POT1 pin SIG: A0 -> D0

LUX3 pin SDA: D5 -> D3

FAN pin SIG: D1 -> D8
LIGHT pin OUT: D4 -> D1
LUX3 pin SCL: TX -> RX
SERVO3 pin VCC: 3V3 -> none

**Problem to solve**
Set down each line of the material above without a single alteration.

**Answer below**
POT1 pin SIG: A0 -> D0

LUX3 pin SDA: D5 -> D3

FAN pin SIG: D1 -> D8
LIGHT pin OUT: D4 -> D1
LUX3 pin SCL: TX -> RX
SERVO3 pin VCC: 3V3 -> none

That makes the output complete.